Assigned task:
Beginning at the line with "blue ellipse: (242, 329)" in the records below, return each line up to and including the last, exactly as it stands, but not the pictures.

● ● ● ● ● ● ●

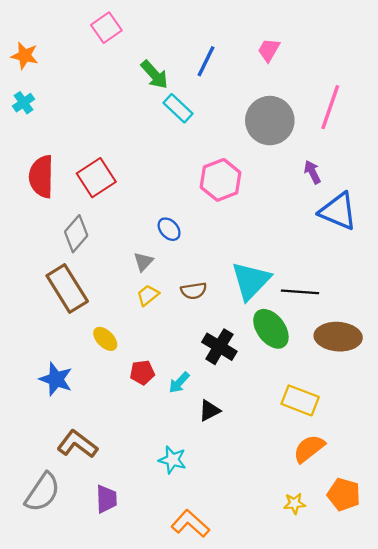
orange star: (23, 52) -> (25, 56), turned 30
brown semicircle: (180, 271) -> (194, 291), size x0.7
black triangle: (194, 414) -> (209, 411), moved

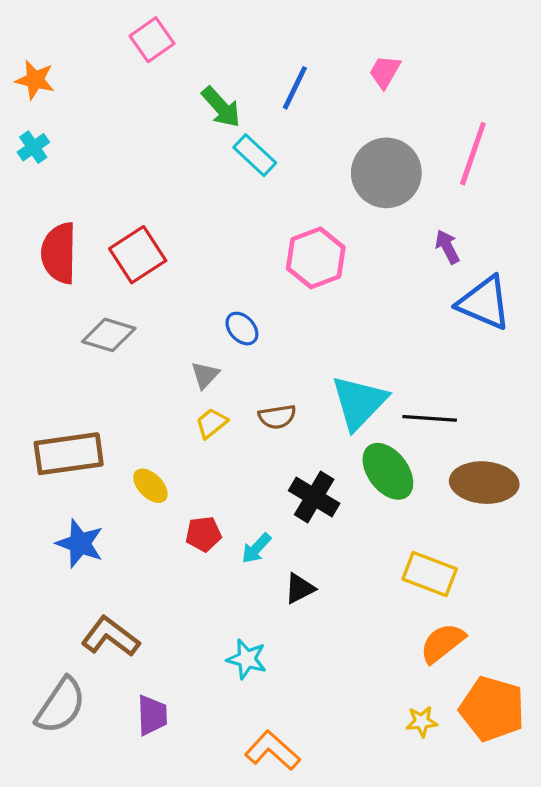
gray diamond: (76, 234) -> (109, 335), turned 66
brown rectangle: (67, 288) -> (69, 454), moved, turned -66
orange pentagon: (344, 495) -> (492, 709), size x1.4

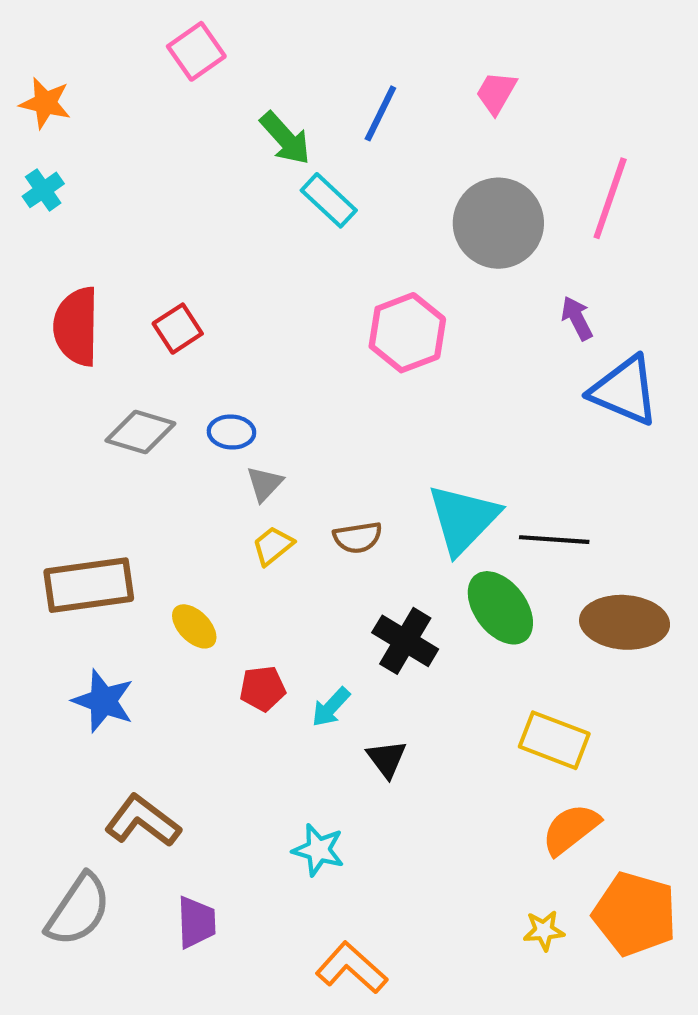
red square: (138, 255) -> (178, 329), size x0.7
blue ellipse: (242, 329) -> (231, 432), moved, turned -44
black triangle: (300, 588) -> (387, 759), turned -40

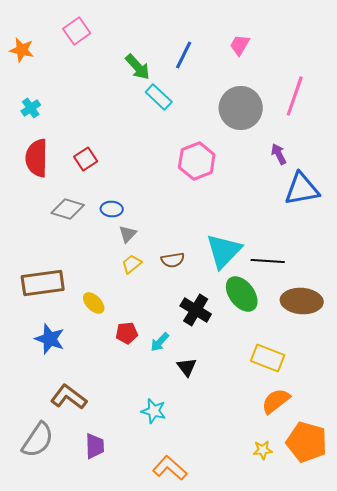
pink square: (196, 51) -> (77, 31), moved
cyan cross: (43, 190) -> (31, 108), moved
blue triangle: (625, 391) -> (302, 189), turned -33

● ● ● ● ● ● ●

Result of this exercise:
blue ellipse: (242, 329) -> (231, 432), moved, turned -44
black triangle: (300, 588) -> (387, 759), turned -40

pink square: (196, 51) -> (77, 31), moved
cyan cross: (43, 190) -> (31, 108), moved
blue triangle: (625, 391) -> (302, 189), turned -33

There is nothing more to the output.